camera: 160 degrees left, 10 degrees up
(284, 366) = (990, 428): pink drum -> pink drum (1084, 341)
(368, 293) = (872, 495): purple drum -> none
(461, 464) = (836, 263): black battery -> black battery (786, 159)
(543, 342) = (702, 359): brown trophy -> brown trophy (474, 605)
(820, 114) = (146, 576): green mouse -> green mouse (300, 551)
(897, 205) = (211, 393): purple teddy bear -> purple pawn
* * *
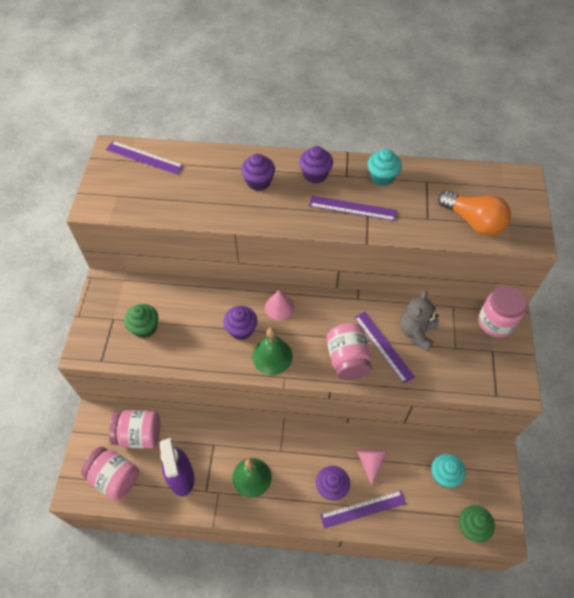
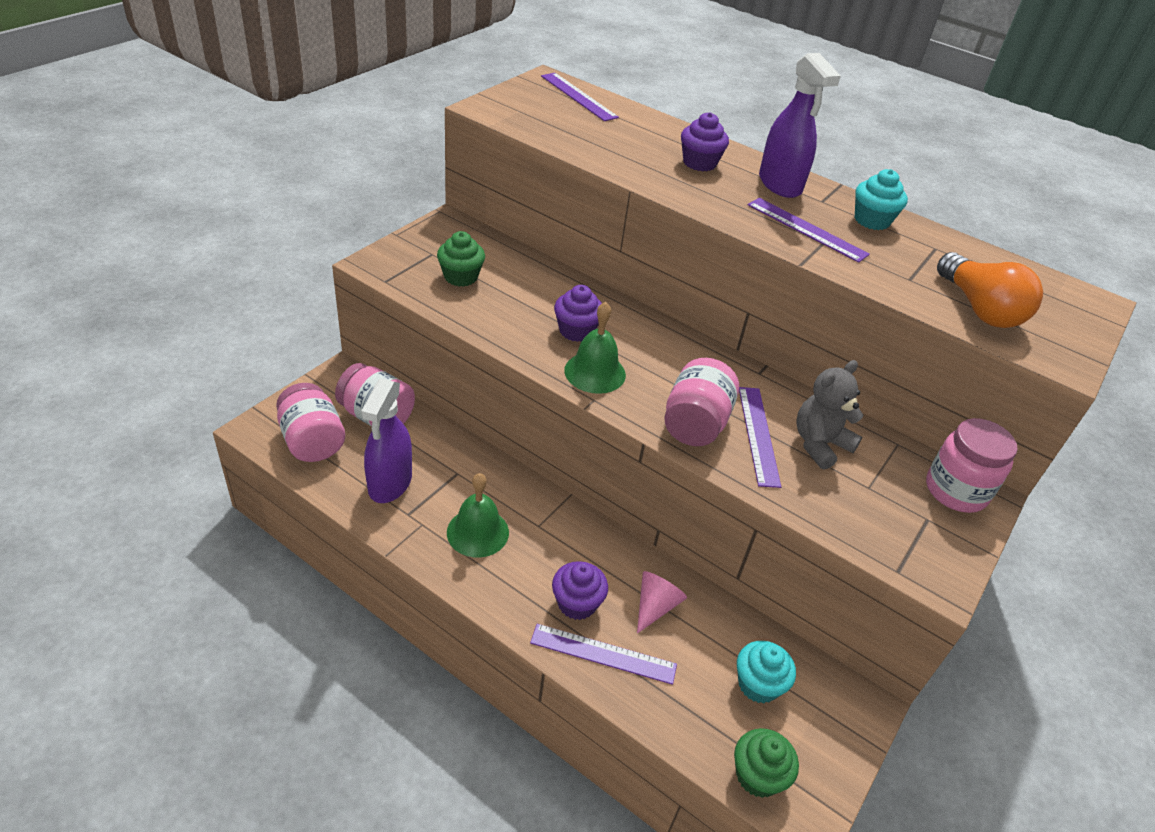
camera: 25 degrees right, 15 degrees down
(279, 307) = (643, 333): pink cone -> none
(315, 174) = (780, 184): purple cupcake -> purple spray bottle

> **Directions**
Would you quote everything above from the line containing "camera: 160 degrees left, 10 degrees up" down to the line containing "(543, 342) = (702, 359): brown"? Include both of those lines and nothing else.

> **Task result**
camera: 160 degrees left, 10 degrees up
(284, 366) = (990, 428): pink drum -> pink drum (1084, 341)
(368, 293) = (872, 495): purple drum -> none
(461, 464) = (836, 263): black battery -> black battery (786, 159)
(543, 342) = (702, 359): brown trophy -> brown trophy (474, 605)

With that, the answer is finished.